YOUR ASSIGNMENT: Output the data below exactly, images excluded.

INFORMATION SUPPLIED:
-=-=-=-=-

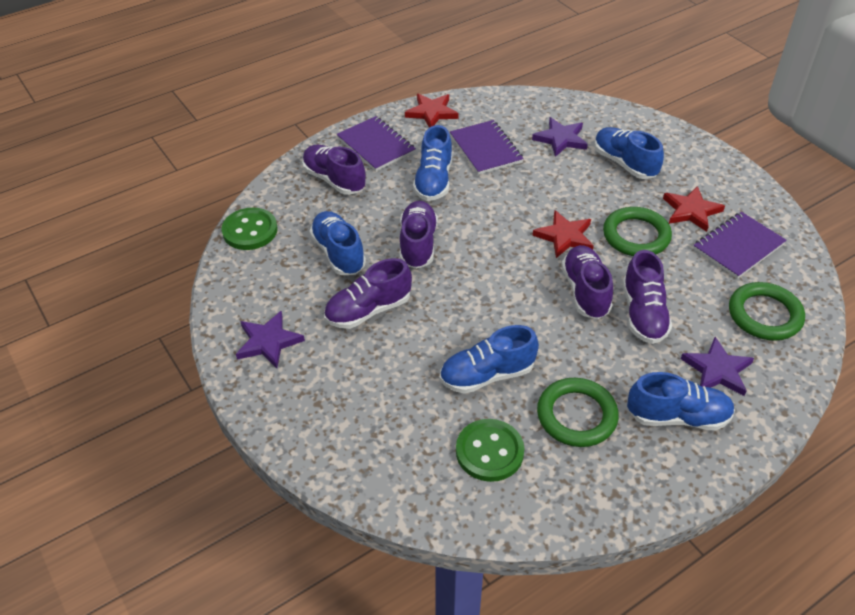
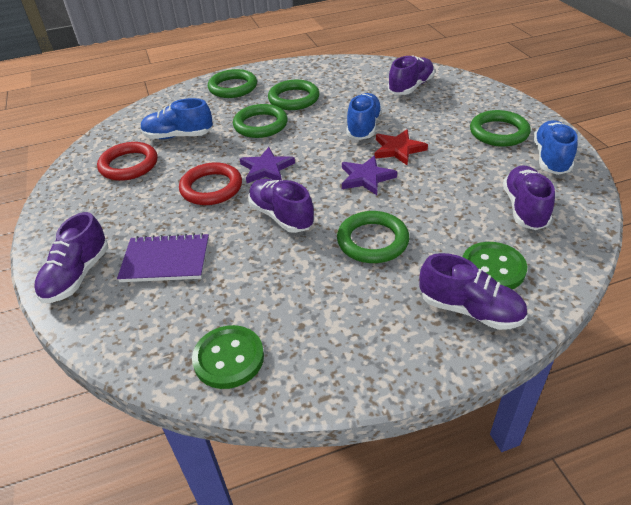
blue shoe: 5 -> 3
green ring: 3 -> 5
purple notebook: 3 -> 1
purple star: 3 -> 2
red ring: 0 -> 2
red star: 3 -> 1

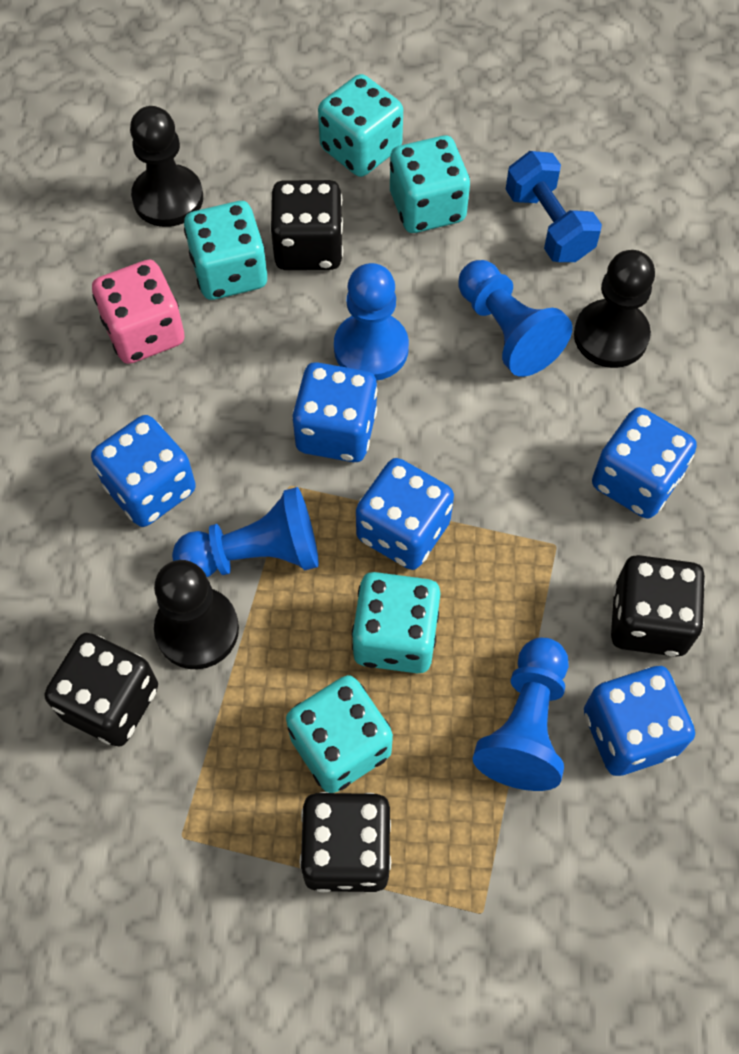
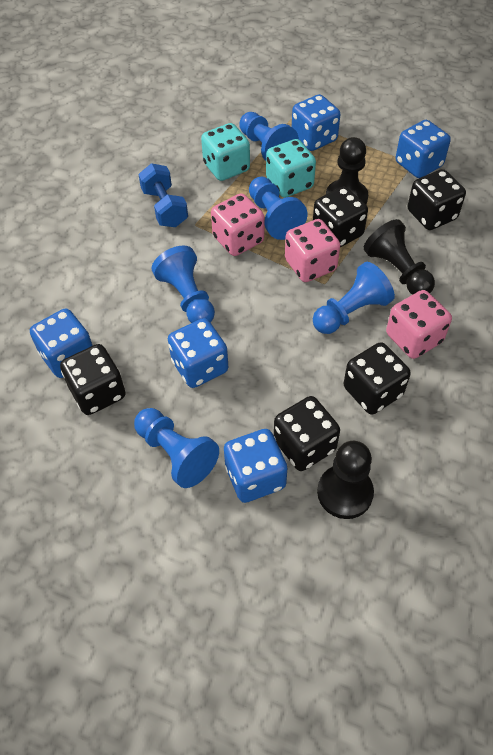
black dice: 4 -> 5
blue pawn: 4 -> 5
pink dice: 1 -> 3
turquoise dice: 5 -> 2

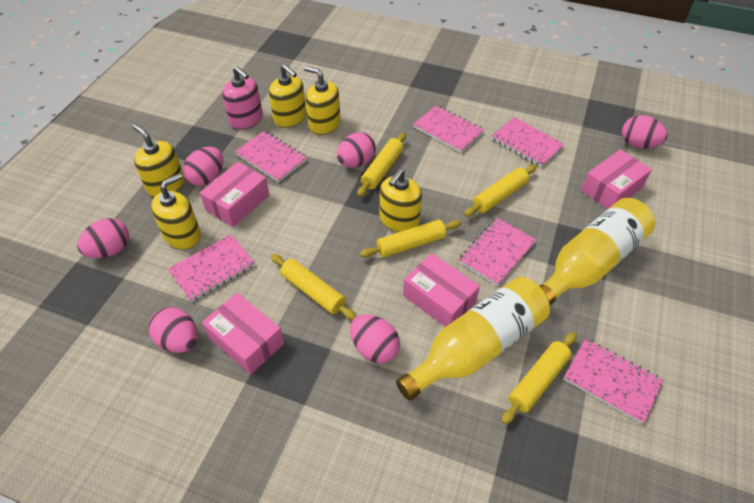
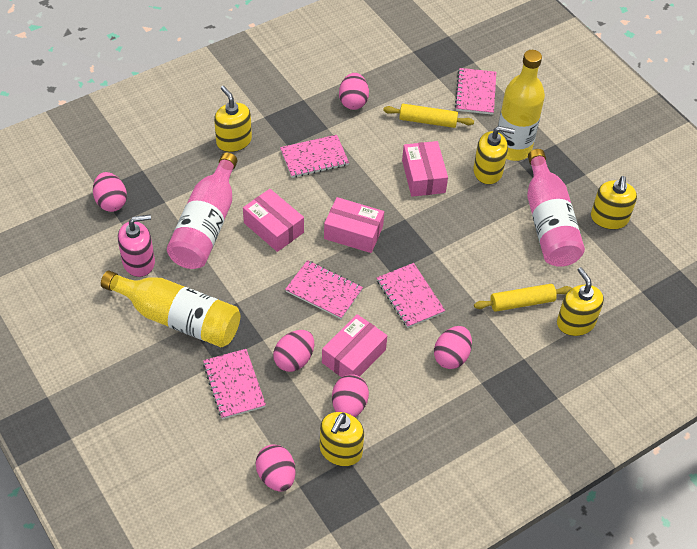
pink bottle: 0 -> 2
pink notebook: 6 -> 5
yellow rolling pin: 5 -> 2

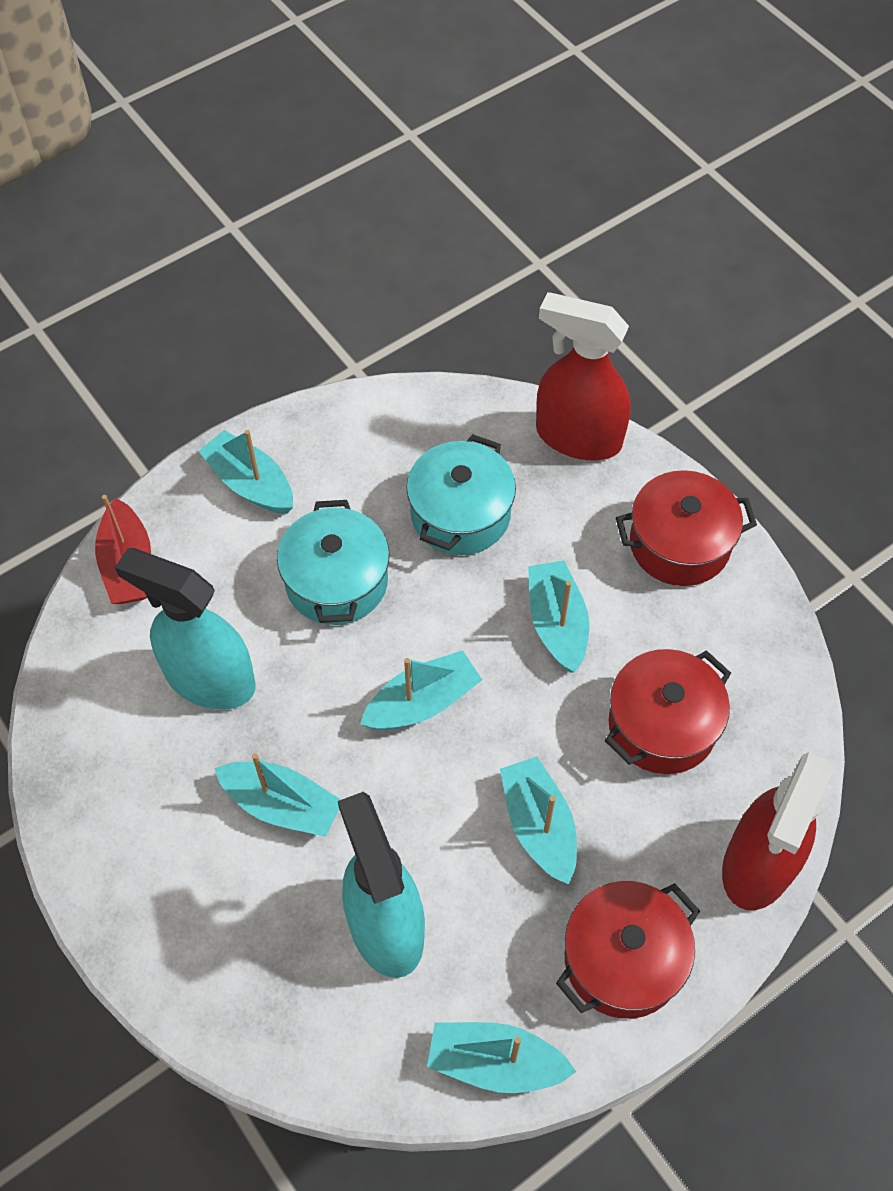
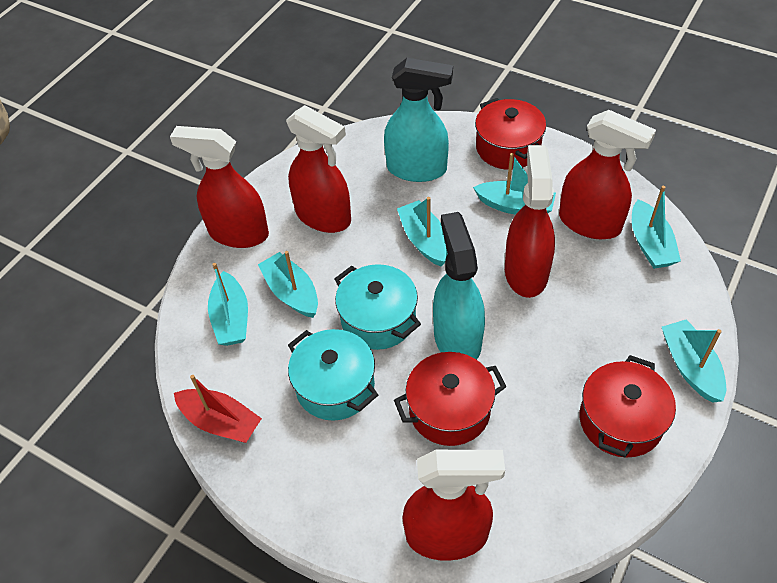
red spray bottle: 2 -> 5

-=-=-=-=-

FINAL ANSWER:
blue shoe: 5 -> 3
green ring: 3 -> 5
purple notebook: 3 -> 1
purple star: 3 -> 2
red ring: 0 -> 2
red star: 3 -> 1

black dice: 4 -> 5
blue pawn: 4 -> 5
pink dice: 1 -> 3
turquoise dice: 5 -> 2

pink bottle: 0 -> 2
pink notebook: 6 -> 5
yellow rolling pin: 5 -> 2

red spray bottle: 2 -> 5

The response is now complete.